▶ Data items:
====
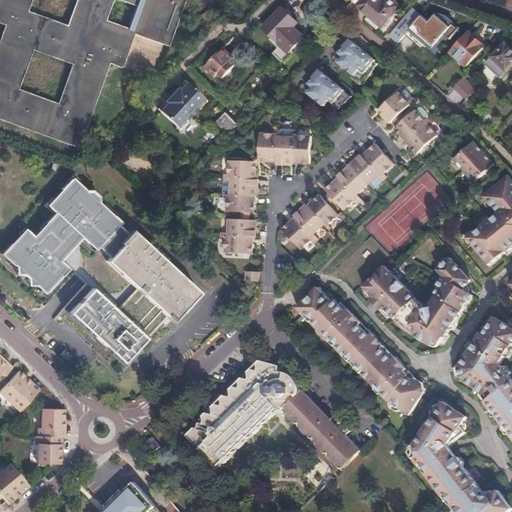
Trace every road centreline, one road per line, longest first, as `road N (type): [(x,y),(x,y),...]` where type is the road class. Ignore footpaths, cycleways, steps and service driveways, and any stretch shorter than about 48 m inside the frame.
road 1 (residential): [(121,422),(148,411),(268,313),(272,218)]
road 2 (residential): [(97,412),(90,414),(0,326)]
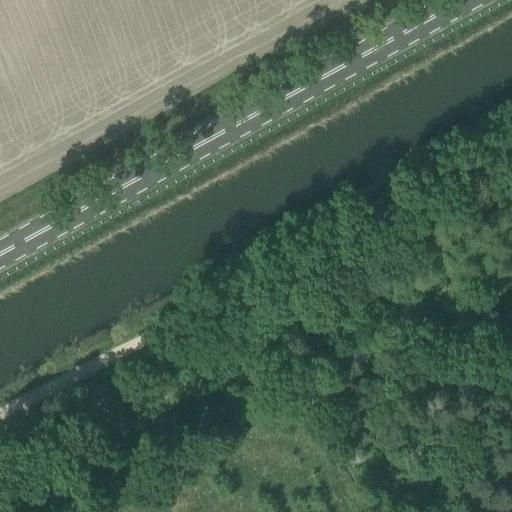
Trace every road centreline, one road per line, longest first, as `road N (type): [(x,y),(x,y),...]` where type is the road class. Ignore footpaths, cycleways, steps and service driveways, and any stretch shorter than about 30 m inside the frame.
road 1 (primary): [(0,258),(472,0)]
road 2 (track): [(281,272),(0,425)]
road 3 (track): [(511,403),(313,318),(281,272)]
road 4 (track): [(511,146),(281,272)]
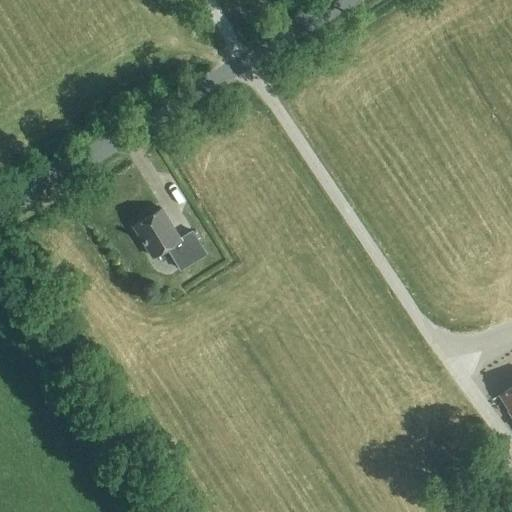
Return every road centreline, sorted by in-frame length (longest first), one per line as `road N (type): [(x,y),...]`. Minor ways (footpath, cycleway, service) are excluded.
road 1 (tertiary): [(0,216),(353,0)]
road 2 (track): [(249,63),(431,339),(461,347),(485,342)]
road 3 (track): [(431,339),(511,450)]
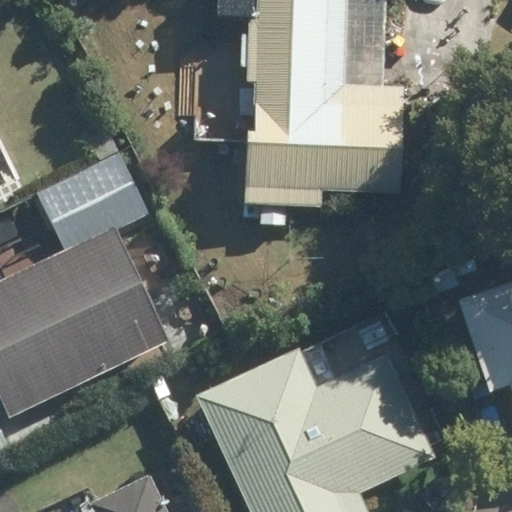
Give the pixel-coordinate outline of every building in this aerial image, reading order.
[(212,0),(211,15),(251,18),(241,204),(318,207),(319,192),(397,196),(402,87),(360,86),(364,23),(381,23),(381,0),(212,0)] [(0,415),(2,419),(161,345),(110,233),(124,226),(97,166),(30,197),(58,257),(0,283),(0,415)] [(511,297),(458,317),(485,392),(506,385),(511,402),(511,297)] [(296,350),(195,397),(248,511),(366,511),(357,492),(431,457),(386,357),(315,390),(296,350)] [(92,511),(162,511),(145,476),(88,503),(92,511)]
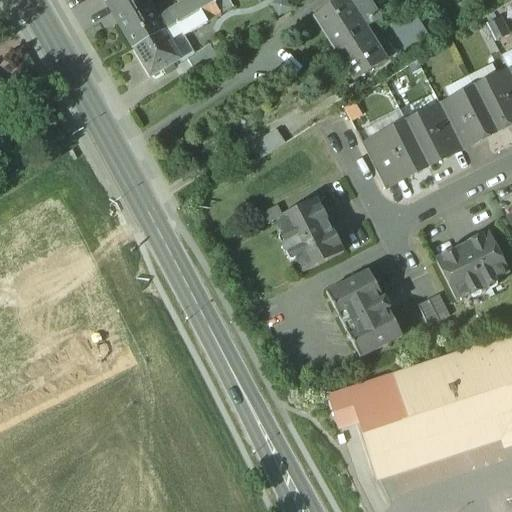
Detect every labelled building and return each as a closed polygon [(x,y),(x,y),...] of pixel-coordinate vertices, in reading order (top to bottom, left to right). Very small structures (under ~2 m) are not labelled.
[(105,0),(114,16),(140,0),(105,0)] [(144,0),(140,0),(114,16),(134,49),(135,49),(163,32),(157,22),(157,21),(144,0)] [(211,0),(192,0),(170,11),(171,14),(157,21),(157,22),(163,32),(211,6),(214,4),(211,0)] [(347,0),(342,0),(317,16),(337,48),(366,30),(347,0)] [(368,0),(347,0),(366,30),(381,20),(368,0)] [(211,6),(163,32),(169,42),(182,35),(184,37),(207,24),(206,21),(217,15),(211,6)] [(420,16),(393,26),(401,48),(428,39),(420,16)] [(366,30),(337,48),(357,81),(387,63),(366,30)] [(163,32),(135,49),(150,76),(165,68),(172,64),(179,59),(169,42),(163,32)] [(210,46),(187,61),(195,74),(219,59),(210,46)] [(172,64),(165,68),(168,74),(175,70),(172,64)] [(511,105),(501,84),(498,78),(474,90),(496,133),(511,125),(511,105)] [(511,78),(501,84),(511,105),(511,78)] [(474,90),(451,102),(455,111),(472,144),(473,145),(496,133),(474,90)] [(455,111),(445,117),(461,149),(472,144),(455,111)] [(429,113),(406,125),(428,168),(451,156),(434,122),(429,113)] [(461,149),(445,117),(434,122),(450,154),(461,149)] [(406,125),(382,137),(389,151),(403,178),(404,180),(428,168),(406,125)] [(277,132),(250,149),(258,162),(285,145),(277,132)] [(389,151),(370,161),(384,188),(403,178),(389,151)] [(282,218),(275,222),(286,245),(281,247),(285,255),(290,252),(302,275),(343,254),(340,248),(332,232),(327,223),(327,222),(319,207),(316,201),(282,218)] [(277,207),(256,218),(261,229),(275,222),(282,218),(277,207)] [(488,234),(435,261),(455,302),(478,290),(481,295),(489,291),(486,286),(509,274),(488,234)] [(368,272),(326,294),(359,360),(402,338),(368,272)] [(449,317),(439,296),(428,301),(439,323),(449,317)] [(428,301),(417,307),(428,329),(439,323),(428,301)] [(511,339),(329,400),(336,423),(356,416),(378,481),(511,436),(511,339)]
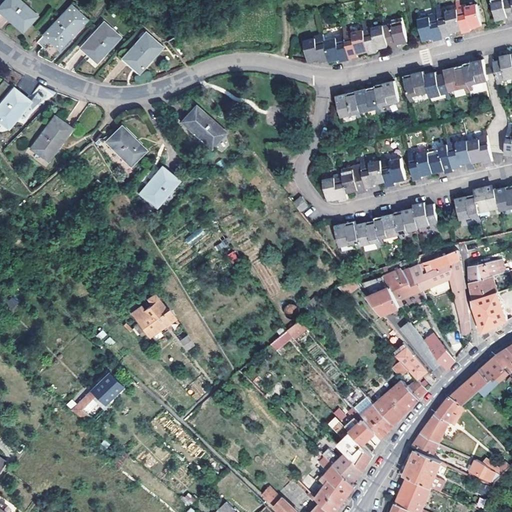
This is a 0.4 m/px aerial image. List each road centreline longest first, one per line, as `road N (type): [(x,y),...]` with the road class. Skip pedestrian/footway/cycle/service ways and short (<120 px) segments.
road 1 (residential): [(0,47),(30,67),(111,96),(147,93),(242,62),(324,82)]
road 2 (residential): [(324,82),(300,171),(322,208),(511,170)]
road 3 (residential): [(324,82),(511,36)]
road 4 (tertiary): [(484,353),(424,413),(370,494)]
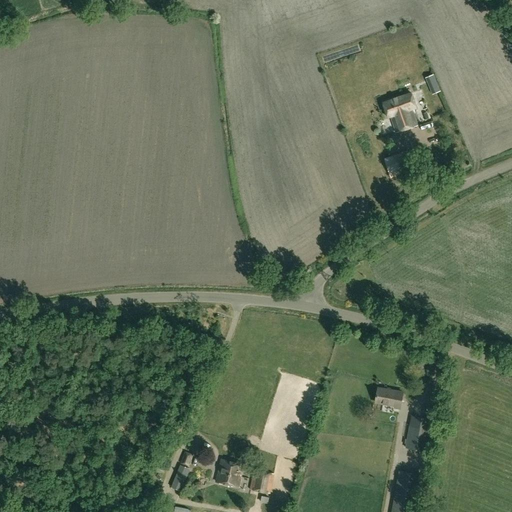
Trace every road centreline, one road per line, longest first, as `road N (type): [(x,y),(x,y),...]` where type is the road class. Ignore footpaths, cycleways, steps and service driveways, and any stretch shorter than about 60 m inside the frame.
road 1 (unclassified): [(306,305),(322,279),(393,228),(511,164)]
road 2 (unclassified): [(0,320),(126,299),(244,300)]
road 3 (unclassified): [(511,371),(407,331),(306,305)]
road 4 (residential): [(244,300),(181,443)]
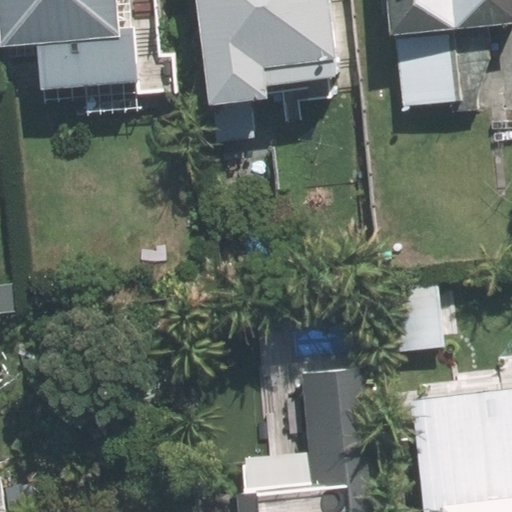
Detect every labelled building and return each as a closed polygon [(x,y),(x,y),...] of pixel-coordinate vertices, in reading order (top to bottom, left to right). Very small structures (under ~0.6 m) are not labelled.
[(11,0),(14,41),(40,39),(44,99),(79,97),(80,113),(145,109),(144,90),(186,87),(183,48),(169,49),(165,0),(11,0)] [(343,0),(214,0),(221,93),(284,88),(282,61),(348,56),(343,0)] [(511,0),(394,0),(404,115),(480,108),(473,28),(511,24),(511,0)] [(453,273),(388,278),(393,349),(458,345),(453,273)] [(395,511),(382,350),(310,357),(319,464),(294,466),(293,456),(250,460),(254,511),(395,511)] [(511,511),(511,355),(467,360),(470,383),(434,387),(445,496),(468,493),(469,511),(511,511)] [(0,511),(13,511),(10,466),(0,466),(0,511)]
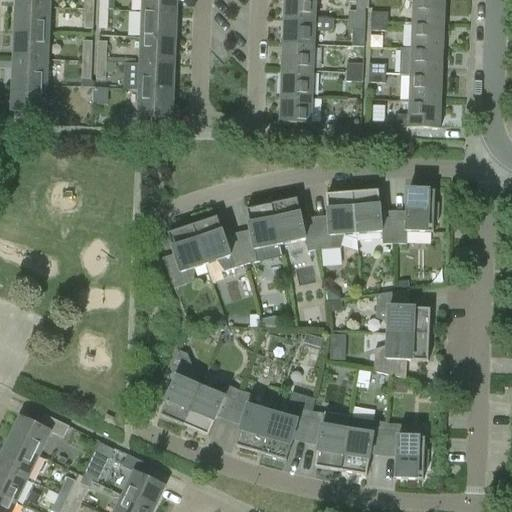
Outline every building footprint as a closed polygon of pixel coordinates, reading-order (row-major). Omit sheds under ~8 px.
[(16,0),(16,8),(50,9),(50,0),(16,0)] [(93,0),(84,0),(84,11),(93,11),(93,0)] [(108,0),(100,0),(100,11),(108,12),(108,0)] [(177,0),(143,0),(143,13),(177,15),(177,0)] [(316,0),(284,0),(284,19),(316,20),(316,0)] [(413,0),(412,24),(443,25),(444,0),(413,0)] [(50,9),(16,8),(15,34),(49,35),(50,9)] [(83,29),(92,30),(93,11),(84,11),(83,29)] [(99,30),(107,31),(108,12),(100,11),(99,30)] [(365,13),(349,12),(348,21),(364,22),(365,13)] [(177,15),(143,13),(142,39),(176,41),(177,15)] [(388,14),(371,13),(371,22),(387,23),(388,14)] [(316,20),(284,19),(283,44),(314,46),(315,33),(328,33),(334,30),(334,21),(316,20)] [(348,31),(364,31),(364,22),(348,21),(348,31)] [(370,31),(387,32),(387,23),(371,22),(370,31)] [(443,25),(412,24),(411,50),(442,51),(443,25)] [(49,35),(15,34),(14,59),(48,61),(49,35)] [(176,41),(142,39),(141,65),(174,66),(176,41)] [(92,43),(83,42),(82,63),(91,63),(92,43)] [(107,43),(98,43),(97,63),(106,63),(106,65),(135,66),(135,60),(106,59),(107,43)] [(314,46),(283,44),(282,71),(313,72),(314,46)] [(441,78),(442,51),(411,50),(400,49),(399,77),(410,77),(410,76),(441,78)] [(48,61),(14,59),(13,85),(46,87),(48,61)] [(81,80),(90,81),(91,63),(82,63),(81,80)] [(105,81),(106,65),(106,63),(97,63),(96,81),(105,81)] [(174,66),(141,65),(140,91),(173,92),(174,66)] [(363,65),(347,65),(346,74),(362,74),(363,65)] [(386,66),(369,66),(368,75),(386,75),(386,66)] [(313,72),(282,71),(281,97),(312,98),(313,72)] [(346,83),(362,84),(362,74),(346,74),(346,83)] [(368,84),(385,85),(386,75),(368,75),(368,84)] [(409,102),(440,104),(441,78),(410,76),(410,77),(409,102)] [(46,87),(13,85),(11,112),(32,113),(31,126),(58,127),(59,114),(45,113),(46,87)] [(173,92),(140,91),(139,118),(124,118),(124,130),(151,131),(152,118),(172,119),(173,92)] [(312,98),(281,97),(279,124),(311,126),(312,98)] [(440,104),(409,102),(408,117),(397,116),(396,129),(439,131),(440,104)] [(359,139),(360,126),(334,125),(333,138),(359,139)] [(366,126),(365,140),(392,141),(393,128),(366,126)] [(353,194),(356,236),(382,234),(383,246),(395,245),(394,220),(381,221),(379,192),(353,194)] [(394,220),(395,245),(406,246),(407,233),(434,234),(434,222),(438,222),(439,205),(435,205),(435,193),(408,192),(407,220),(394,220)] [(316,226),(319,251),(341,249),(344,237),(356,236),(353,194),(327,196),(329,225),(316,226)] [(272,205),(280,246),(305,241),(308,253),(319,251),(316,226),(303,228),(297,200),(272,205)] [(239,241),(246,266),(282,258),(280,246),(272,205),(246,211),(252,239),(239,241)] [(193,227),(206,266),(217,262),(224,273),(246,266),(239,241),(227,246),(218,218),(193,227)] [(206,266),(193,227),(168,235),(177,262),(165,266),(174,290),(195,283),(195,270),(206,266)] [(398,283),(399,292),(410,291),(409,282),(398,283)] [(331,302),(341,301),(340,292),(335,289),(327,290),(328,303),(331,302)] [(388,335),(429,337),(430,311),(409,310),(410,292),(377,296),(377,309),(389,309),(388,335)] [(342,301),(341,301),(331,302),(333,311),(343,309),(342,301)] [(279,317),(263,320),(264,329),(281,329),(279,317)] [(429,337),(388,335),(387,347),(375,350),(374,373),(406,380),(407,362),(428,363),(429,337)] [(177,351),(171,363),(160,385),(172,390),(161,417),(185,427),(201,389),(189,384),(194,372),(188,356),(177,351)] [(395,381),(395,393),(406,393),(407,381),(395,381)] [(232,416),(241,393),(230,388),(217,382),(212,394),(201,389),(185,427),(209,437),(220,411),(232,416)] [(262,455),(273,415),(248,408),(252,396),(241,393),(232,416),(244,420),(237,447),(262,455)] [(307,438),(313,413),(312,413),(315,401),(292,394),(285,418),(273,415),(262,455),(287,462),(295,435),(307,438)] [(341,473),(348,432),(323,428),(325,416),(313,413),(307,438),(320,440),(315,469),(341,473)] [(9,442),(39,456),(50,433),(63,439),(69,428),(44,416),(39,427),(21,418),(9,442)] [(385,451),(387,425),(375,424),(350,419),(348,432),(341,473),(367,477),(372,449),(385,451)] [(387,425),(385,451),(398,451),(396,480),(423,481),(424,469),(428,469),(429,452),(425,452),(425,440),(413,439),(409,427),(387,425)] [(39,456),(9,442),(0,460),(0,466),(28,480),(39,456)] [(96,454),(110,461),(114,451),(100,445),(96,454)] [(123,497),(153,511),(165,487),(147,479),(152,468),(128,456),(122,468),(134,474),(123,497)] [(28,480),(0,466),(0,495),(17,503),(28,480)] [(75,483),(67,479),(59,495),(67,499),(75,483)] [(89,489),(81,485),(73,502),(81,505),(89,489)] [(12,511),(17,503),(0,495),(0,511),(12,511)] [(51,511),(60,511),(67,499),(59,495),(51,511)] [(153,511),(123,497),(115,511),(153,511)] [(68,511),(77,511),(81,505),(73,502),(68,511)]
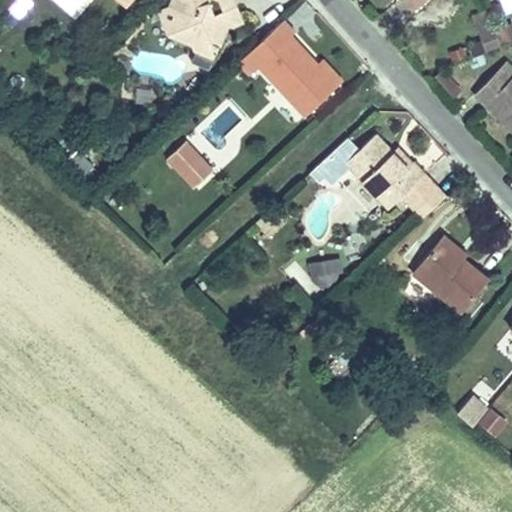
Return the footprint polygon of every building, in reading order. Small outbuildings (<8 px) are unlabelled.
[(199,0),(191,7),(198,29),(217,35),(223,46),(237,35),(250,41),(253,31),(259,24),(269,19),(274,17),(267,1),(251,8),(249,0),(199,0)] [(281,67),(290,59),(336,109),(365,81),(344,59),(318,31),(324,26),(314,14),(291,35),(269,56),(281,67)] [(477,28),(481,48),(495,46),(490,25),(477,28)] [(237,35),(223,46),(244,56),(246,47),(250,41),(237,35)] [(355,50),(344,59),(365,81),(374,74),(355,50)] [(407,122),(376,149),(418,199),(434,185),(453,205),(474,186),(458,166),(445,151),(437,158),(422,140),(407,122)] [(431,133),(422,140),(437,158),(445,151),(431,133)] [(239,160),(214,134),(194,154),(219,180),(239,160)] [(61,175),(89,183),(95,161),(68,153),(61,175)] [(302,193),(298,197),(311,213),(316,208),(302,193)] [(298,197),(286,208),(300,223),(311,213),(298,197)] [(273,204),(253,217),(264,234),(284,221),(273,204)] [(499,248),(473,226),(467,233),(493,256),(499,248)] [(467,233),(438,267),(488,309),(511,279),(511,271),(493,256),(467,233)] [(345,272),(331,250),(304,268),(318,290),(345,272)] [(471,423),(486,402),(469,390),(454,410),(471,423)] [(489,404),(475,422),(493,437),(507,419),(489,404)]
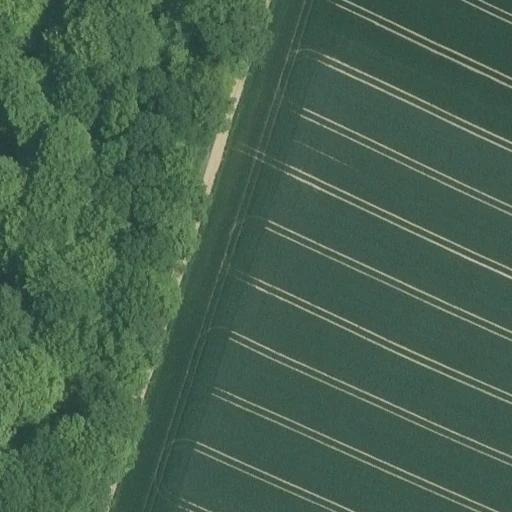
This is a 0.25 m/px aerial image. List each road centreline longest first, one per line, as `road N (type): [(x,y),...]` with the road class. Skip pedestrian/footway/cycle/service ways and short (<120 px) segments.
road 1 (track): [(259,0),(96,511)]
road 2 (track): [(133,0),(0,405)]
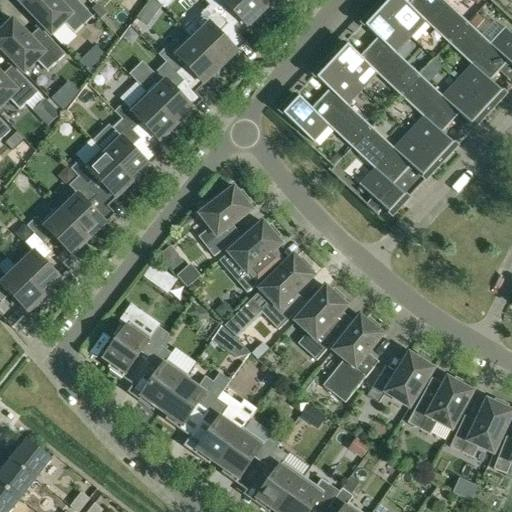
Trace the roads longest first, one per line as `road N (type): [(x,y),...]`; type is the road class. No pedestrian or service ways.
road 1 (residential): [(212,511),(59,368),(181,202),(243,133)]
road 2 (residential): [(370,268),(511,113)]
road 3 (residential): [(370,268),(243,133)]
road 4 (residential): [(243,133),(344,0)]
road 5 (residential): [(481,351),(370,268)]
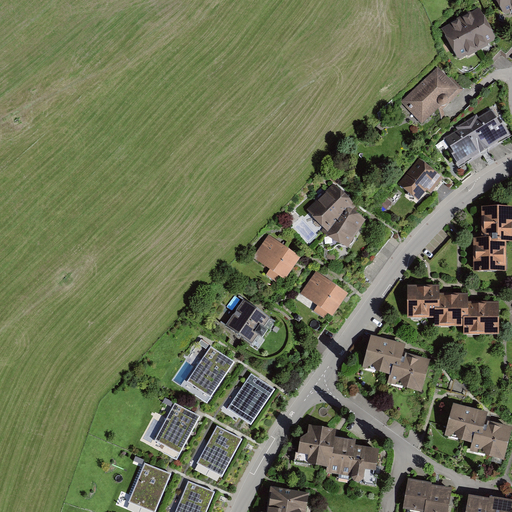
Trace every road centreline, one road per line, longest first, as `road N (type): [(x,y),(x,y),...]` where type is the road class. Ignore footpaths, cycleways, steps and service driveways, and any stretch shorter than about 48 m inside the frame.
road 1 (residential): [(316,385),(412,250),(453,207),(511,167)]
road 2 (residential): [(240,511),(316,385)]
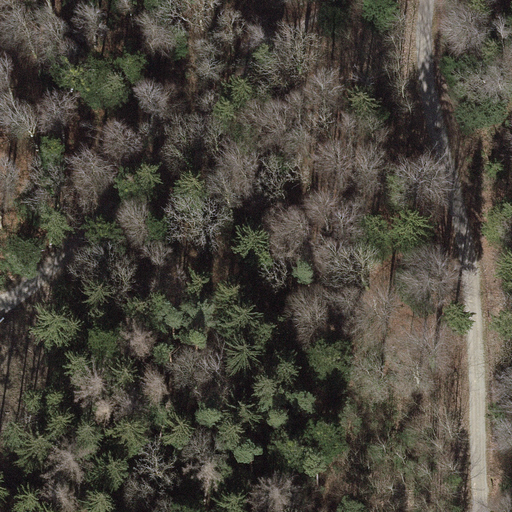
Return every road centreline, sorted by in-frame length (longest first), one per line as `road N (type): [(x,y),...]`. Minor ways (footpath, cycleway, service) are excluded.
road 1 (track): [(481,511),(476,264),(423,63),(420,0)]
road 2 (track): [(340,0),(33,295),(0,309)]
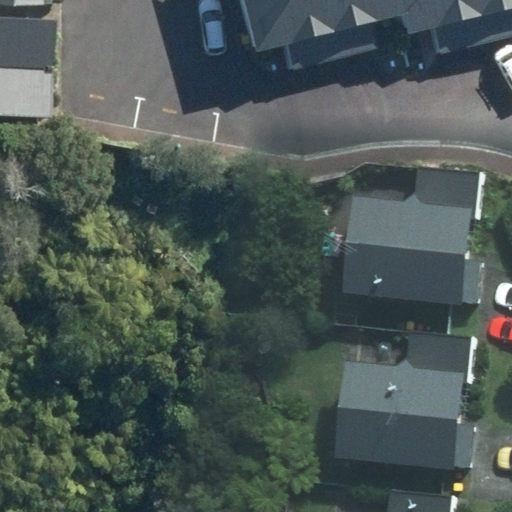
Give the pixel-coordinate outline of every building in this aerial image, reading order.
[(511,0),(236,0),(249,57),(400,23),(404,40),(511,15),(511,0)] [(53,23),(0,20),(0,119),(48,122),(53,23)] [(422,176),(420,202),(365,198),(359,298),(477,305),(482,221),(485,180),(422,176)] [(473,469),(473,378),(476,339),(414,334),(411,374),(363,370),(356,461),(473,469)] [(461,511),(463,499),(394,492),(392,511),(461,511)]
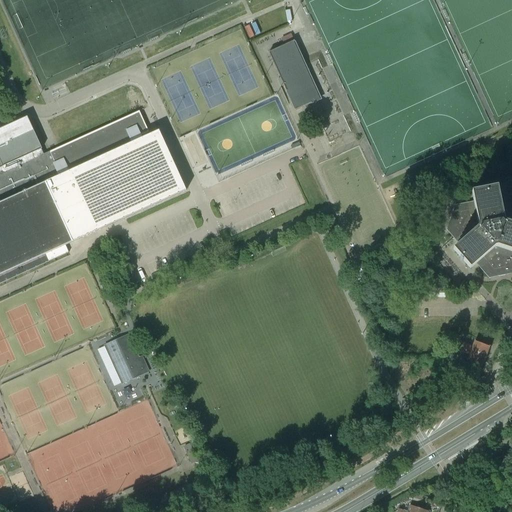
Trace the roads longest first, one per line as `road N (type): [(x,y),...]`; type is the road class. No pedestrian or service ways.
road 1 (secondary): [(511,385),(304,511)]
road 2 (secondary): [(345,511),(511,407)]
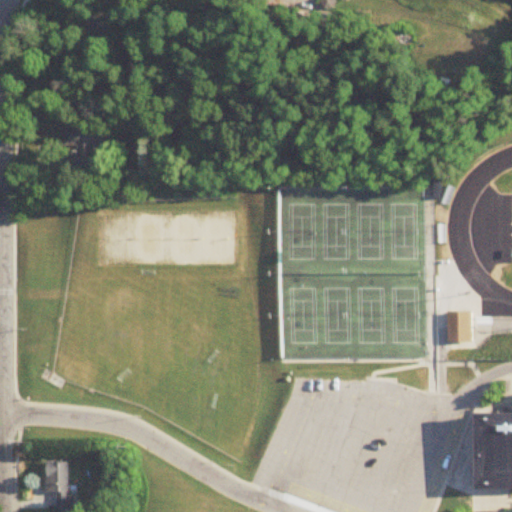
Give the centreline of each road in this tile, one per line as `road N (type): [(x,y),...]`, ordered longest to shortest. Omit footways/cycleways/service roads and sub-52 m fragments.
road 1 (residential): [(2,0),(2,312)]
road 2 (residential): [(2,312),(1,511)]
====
▶ Instructions for the task: Can you put everything from the line containing "This is a 0.25" down to the line containing "road 2 (track): [(133,0),(0,405)]", both included, into a JSON list of strings with one string per line and no blank lines?

▶ Exercise answer:
[
  "This is a 0.25 m/px aerial image. List each road centreline longest first, one per line, as `road N (type): [(x,y),...]` with the road class. Skip pedestrian/footway/cycle/service ways and short (<120 px) segments.",
  "road 1 (track): [(259,0),(96,511)]",
  "road 2 (track): [(133,0),(0,405)]"
]